TASK DESCRIPTION: The records are to be repeated in full, with the images removed.

----------

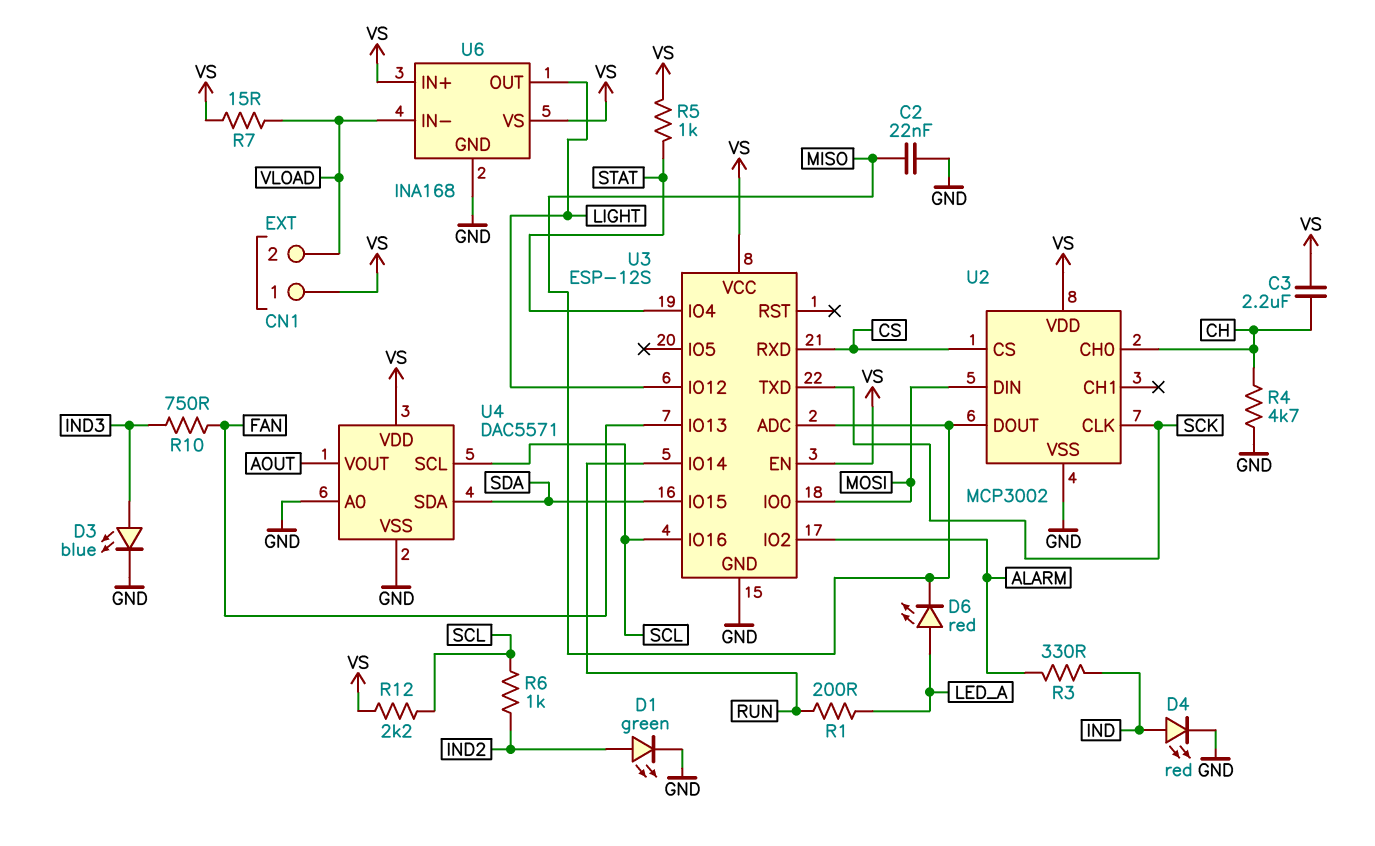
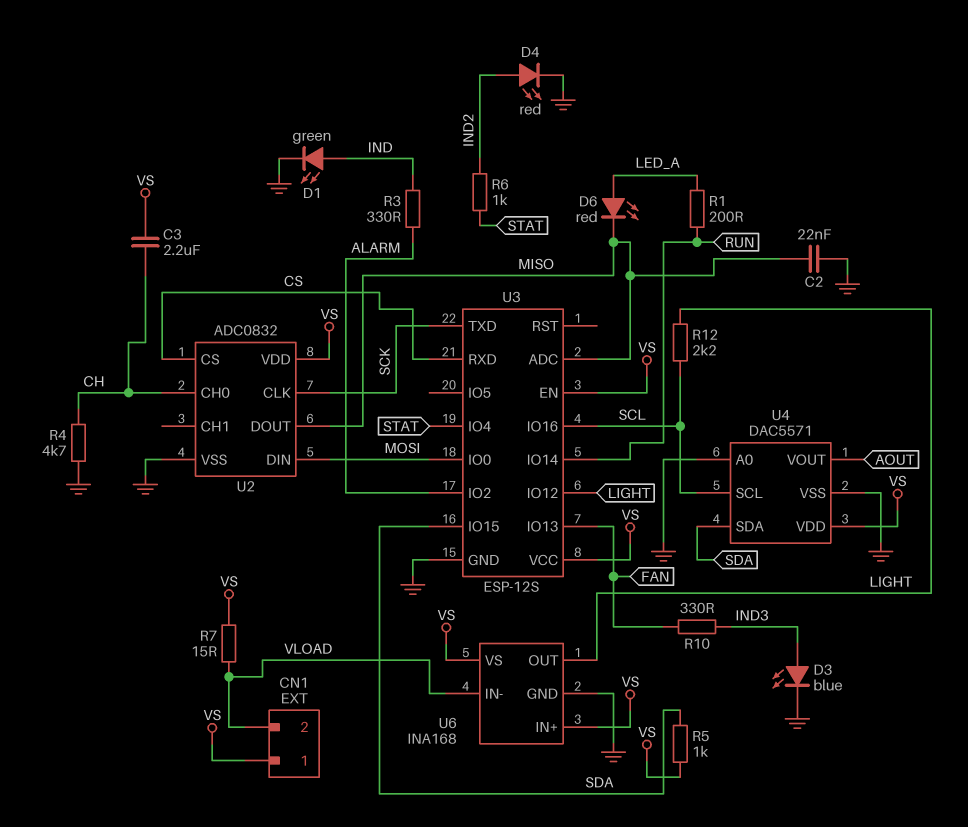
D1: LED green (A IND2, K GND) -> LED green (A IND, K GND)
D4: LED red (A IND, K GND) -> LED red (A IND2, K GND)
R5: 1k (STAT, VS) -> 1k (SDA, VS)
R6: 1k (IND2, SCL) -> 1k (IND2, STAT)
R10: 750 (FAN, IND3) -> 330 (FAN, IND3)
R12: 2.2k (SCL, VS) -> 2.2k (LIGHT, SCL)
U2: MCP3002 -> ADC0832

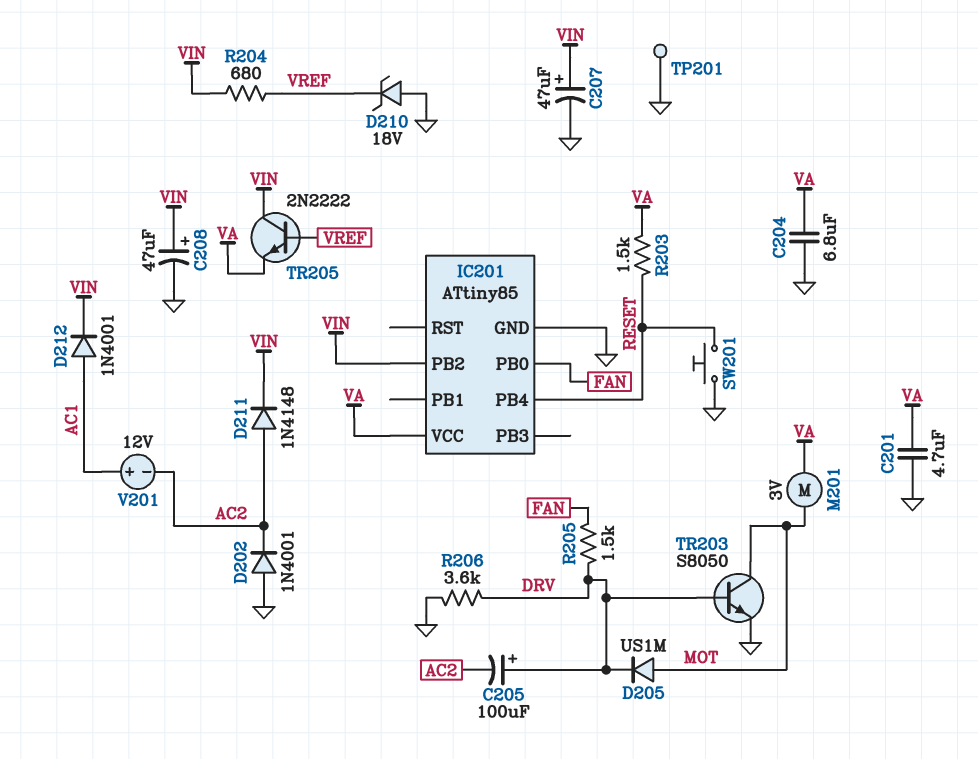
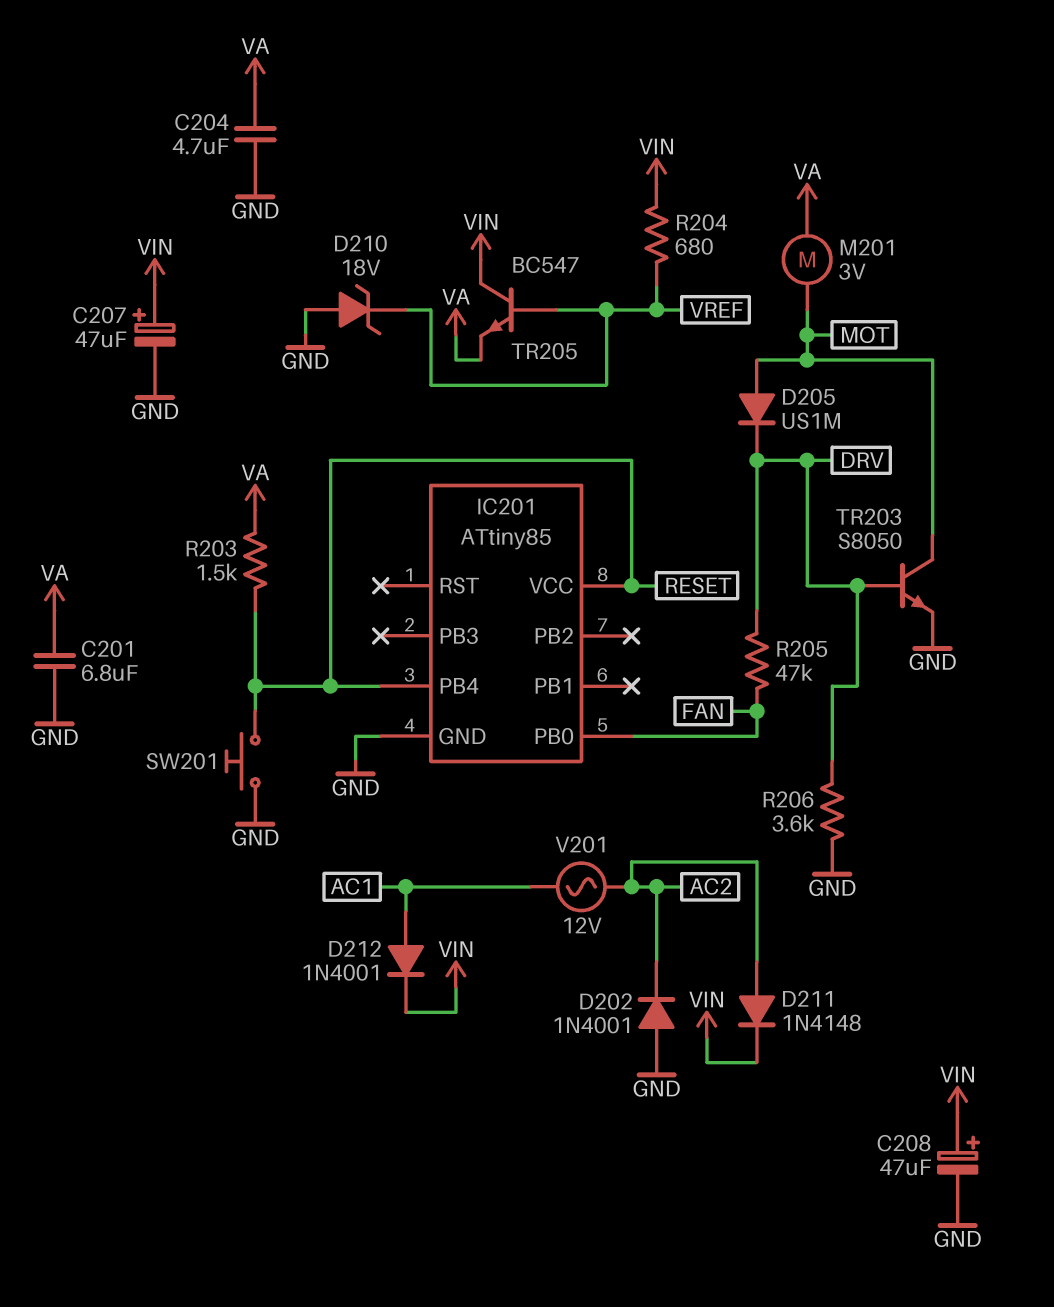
C201: 4.7uF (GND, VA) -> 6.8uF (GND, VA)
C204: 6.8uF (GND, VA) -> 4.7uF (GND, VA)
C205: 100uF (plus DRV, minus AC2) -> none
IC201 pin PB2: VIN -> none
IC201 pin VCC: VA -> RESET
R205: 1.5k (DRV, FAN) -> 47k (DRV, FAN)
TP201: test point (GND) -> none
TR205: NPN 2N2222 (B VREF, C VIN, E VA) -> NPN BC547 (B VREF, C VIN, E VA)
V201: 12V (plus AC1, minus AC2) -> AC 12V (AC1, AC2)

----------

ANSWER TO THIS TASK:
D1: LED green (A IND2, K GND) -> LED green (A IND, K GND)
D4: LED red (A IND, K GND) -> LED red (A IND2, K GND)
R5: 1k (STAT, VS) -> 1k (SDA, VS)
R6: 1k (IND2, SCL) -> 1k (IND2, STAT)
R10: 750 (FAN, IND3) -> 330 (FAN, IND3)
R12: 2.2k (SCL, VS) -> 2.2k (LIGHT, SCL)
U2: MCP3002 -> ADC0832

C201: 4.7uF (GND, VA) -> 6.8uF (GND, VA)
C204: 6.8uF (GND, VA) -> 4.7uF (GND, VA)
C205: 100uF (plus DRV, minus AC2) -> none
IC201 pin PB2: VIN -> none
IC201 pin VCC: VA -> RESET
R205: 1.5k (DRV, FAN) -> 47k (DRV, FAN)
TP201: test point (GND) -> none
TR205: NPN 2N2222 (B VREF, C VIN, E VA) -> NPN BC547 (B VREF, C VIN, E VA)
V201: 12V (plus AC1, minus AC2) -> AC 12V (AC1, AC2)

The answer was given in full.